* [Task to complete]:
Leaving out all pictures, repeat exactly the lines from the one that holds "JP3 pin 1: CNT2 -> GND" to the last line of the entries below.

-- Opening Marker --

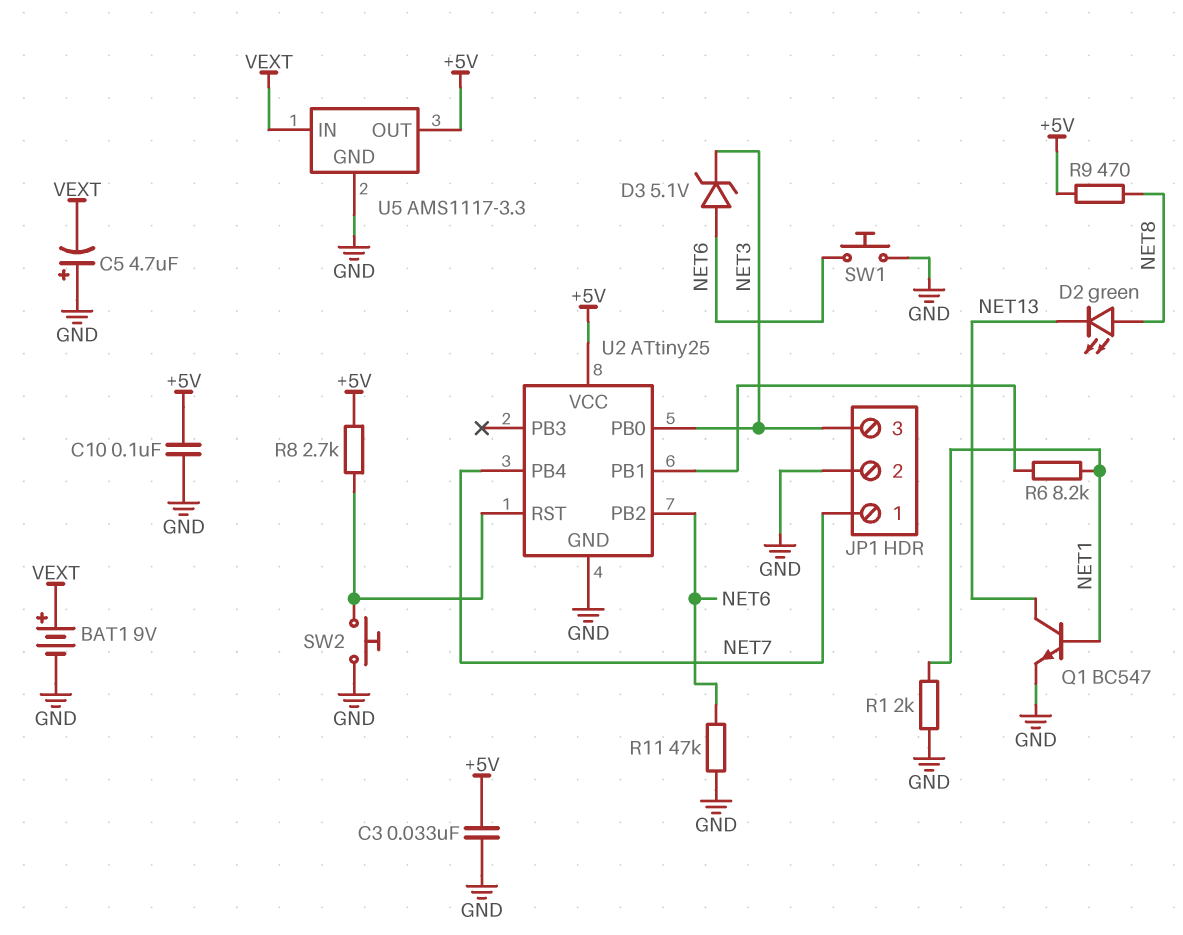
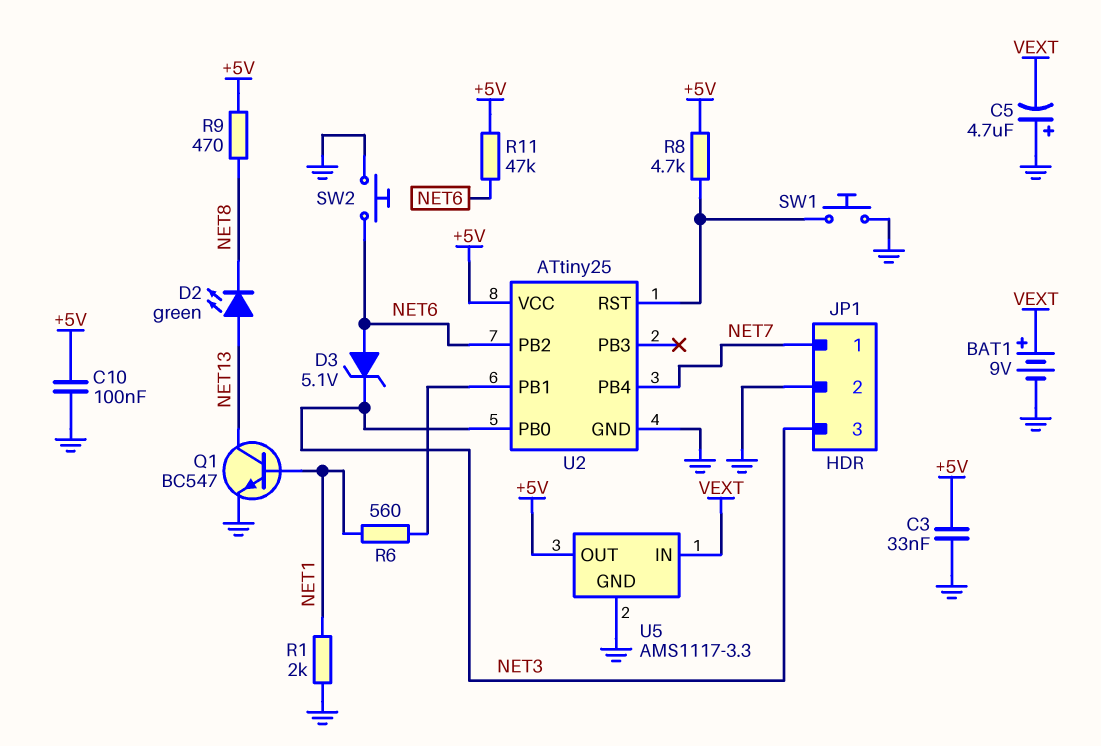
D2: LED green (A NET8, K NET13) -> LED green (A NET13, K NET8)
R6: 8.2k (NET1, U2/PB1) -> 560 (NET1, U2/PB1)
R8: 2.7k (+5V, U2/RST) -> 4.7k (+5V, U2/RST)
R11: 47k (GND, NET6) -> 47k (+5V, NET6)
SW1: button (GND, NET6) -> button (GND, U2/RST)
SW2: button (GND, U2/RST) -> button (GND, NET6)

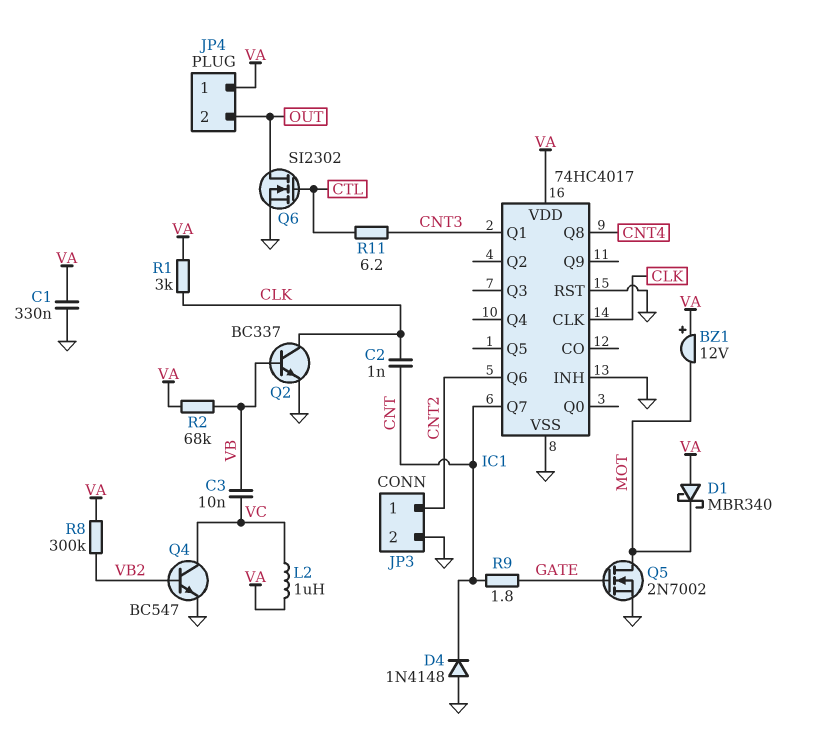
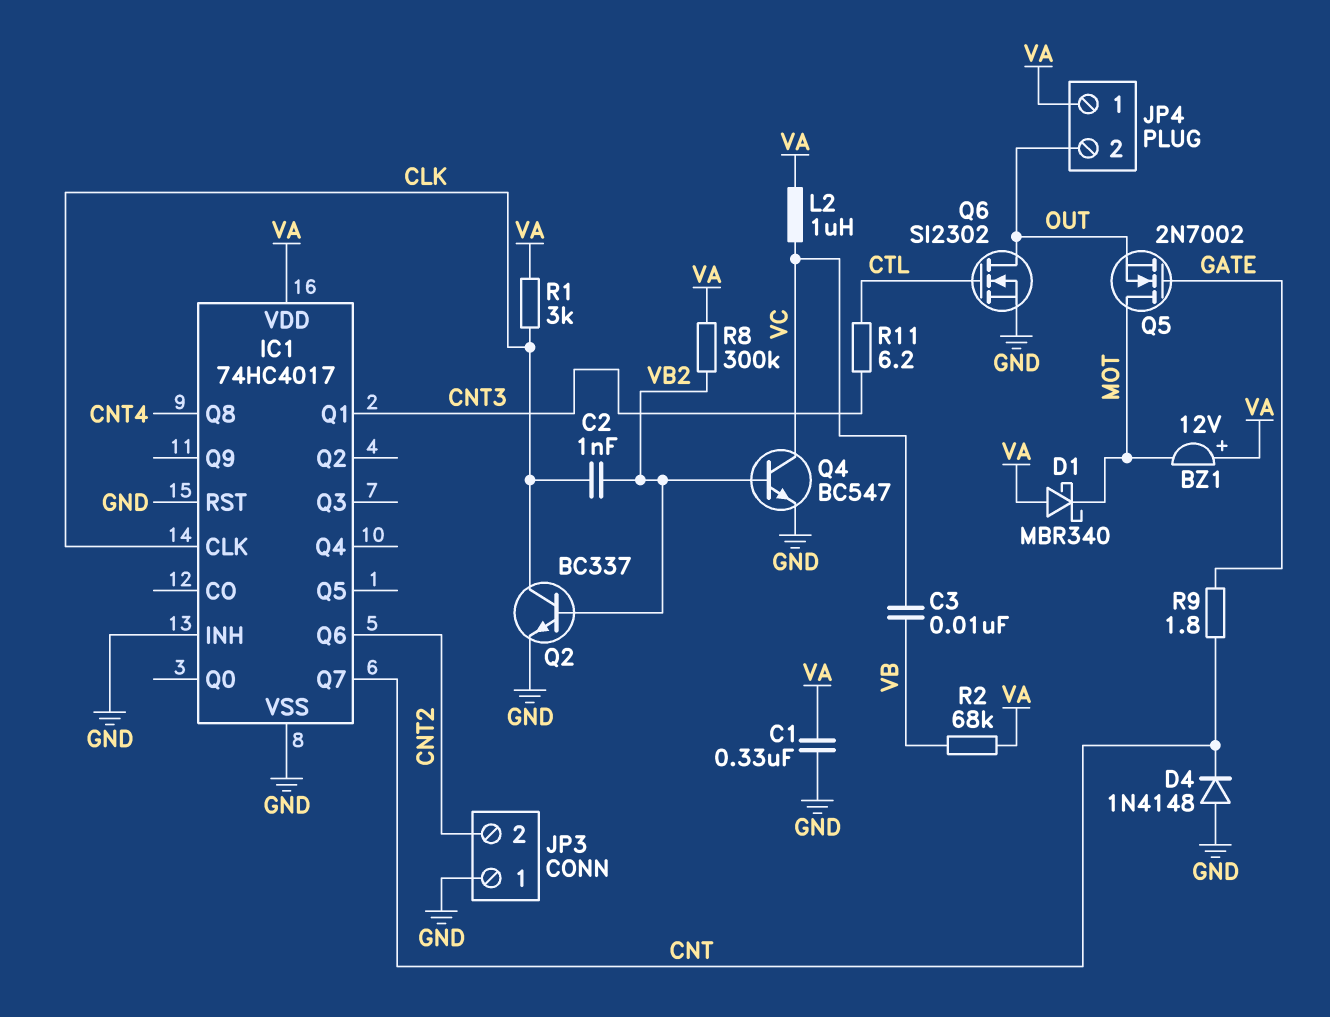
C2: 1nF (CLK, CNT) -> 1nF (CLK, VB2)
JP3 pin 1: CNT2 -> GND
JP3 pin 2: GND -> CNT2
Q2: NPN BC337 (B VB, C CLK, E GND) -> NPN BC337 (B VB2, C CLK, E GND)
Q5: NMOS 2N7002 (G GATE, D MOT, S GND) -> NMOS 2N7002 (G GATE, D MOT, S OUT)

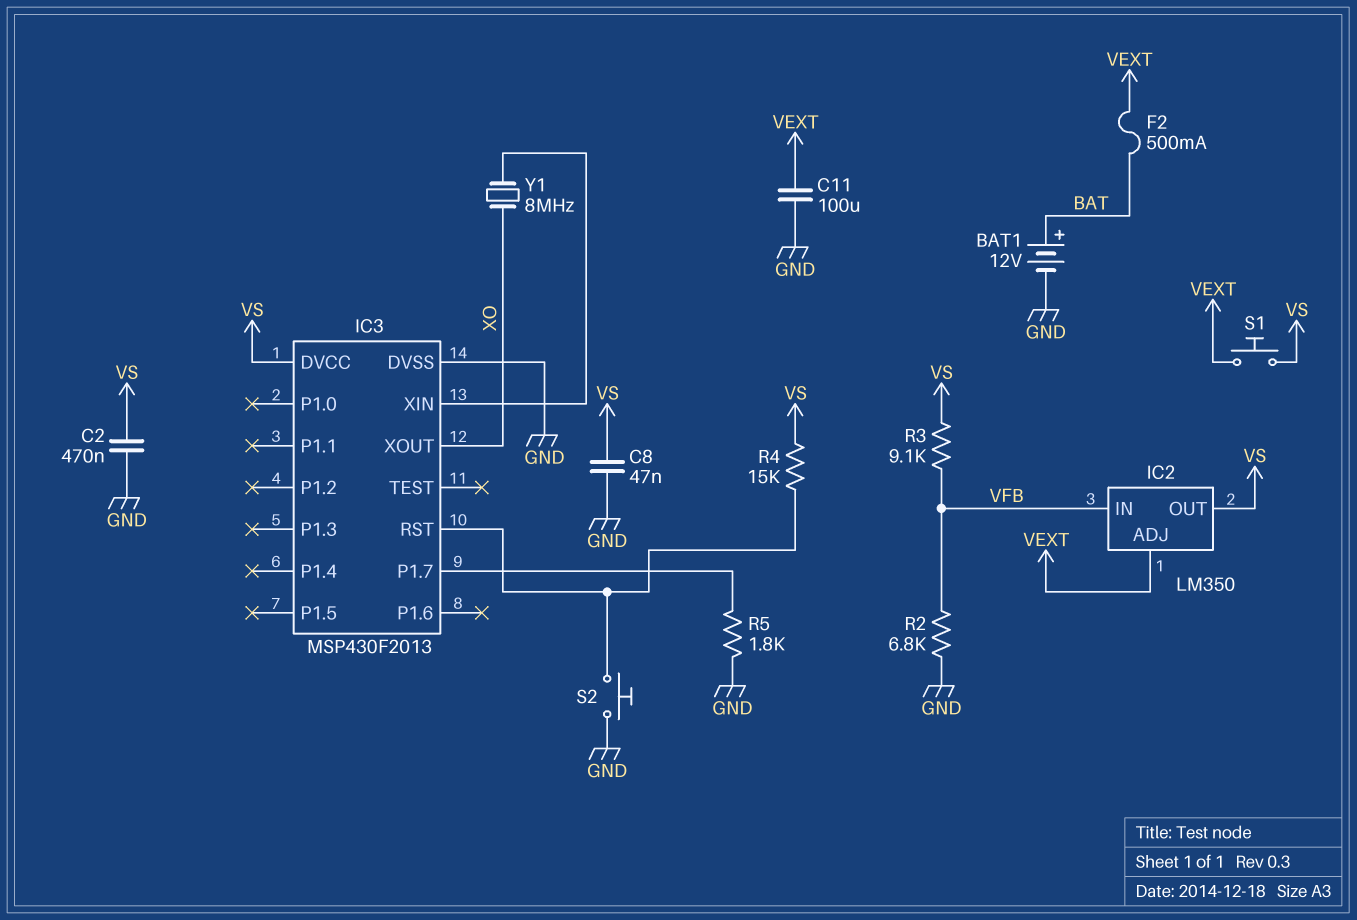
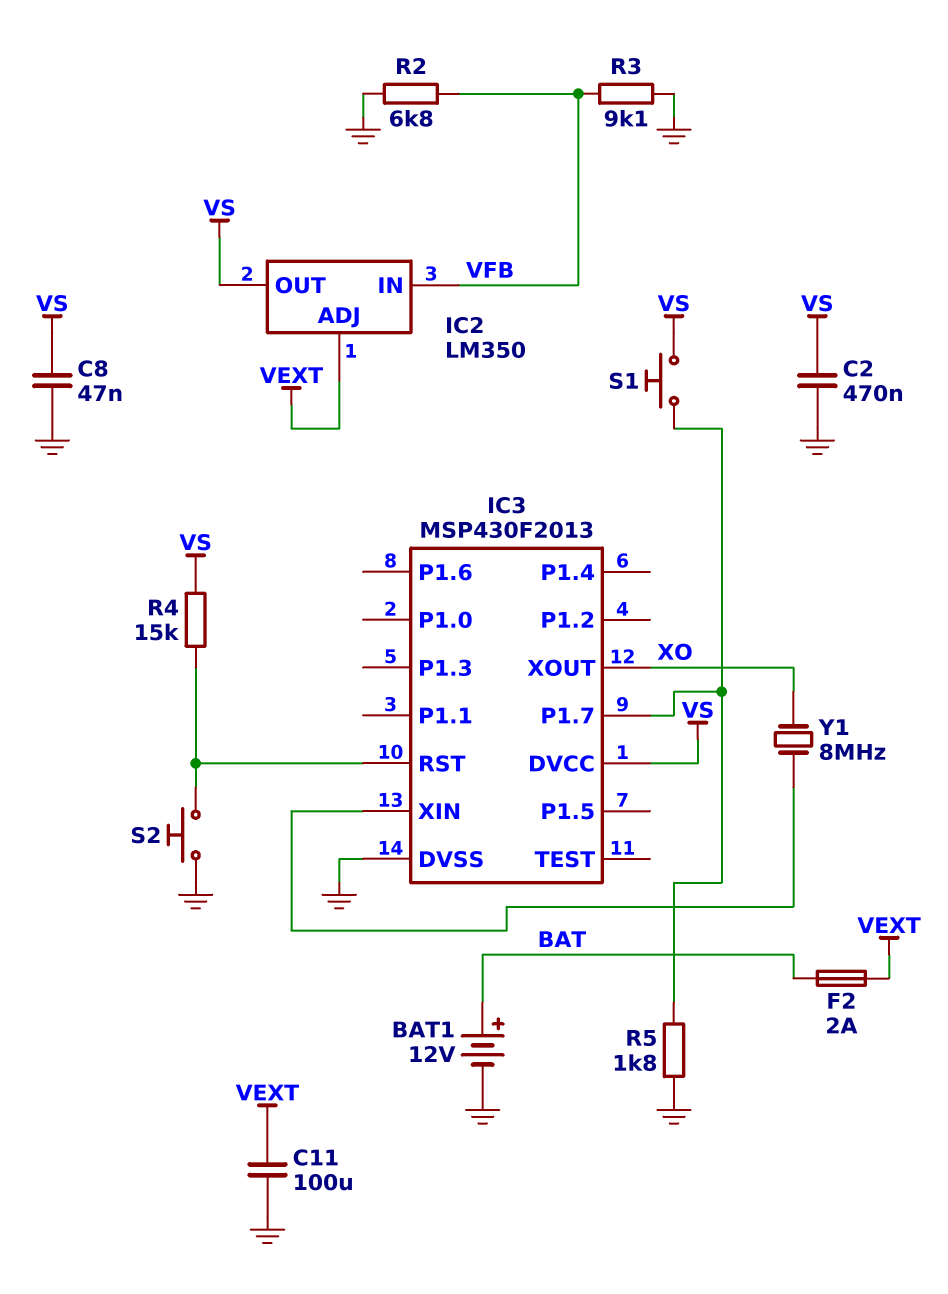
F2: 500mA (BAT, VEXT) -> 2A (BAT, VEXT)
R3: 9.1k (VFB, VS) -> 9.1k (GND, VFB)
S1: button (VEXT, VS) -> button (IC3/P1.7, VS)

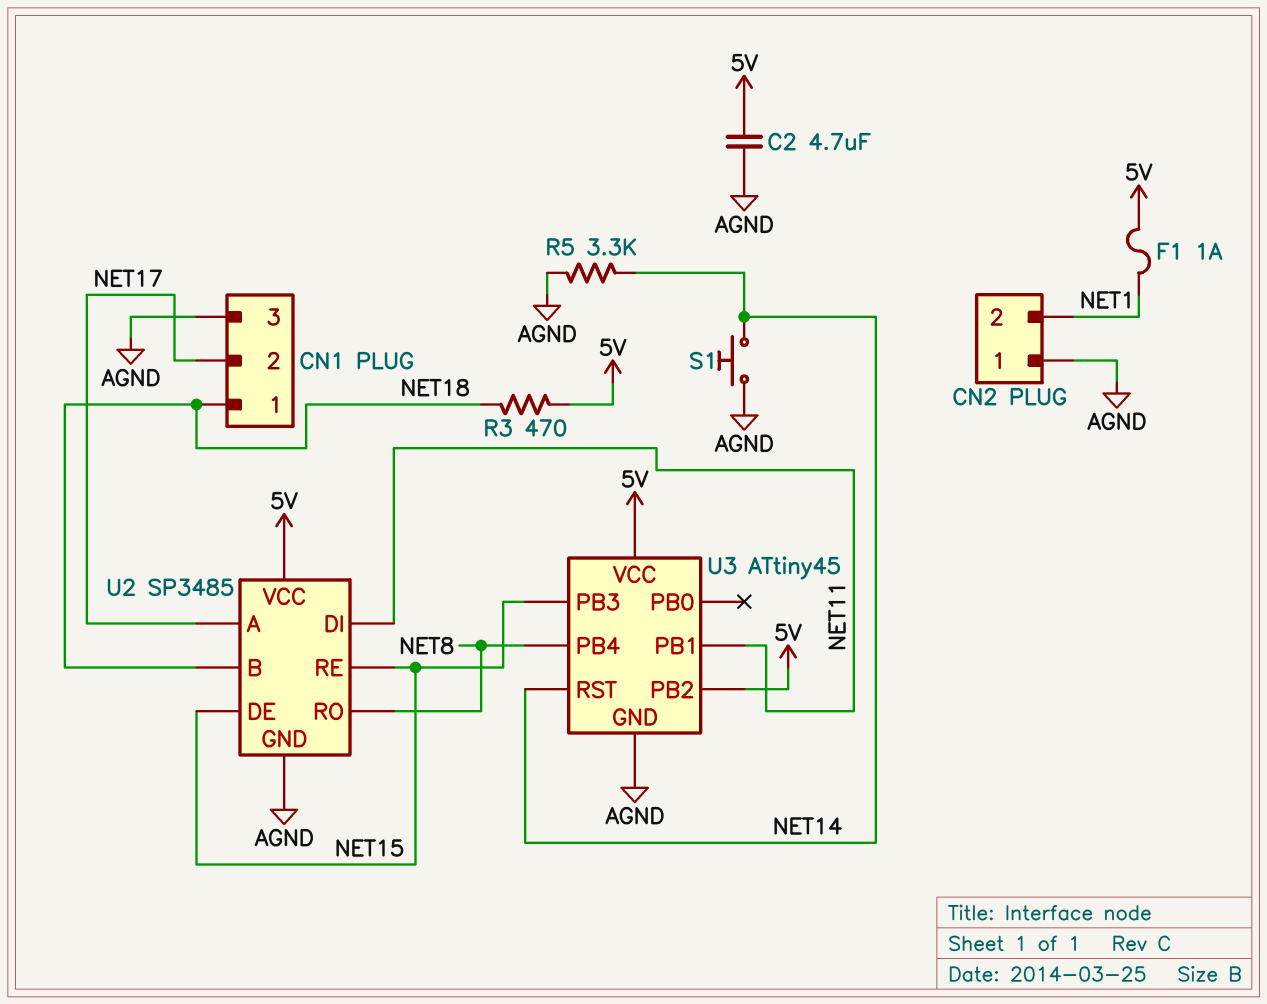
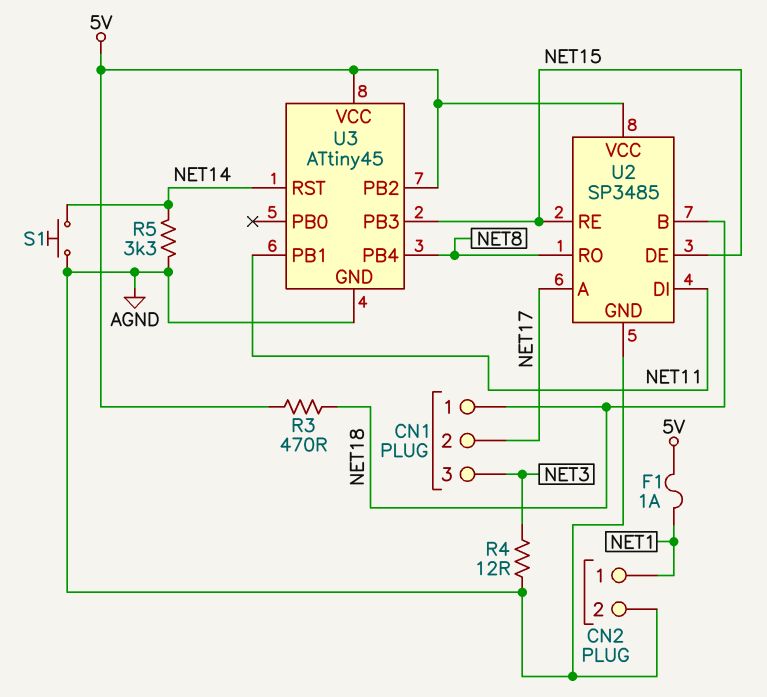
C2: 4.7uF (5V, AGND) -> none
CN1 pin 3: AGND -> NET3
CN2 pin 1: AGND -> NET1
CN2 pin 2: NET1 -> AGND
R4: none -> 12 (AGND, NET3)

-- Closing Marker --

* [Answer section]:
JP3 pin 1: CNT2 -> GND
JP3 pin 2: GND -> CNT2
Q2: NPN BC337 (B VB, C CLK, E GND) -> NPN BC337 (B VB2, C CLK, E GND)
Q5: NMOS 2N7002 (G GATE, D MOT, S GND) -> NMOS 2N7002 (G GATE, D MOT, S OUT)

F2: 500mA (BAT, VEXT) -> 2A (BAT, VEXT)
R3: 9.1k (VFB, VS) -> 9.1k (GND, VFB)
S1: button (VEXT, VS) -> button (IC3/P1.7, VS)

C2: 4.7uF (5V, AGND) -> none
CN1 pin 3: AGND -> NET3
CN2 pin 1: AGND -> NET1
CN2 pin 2: NET1 -> AGND
R4: none -> 12 (AGND, NET3)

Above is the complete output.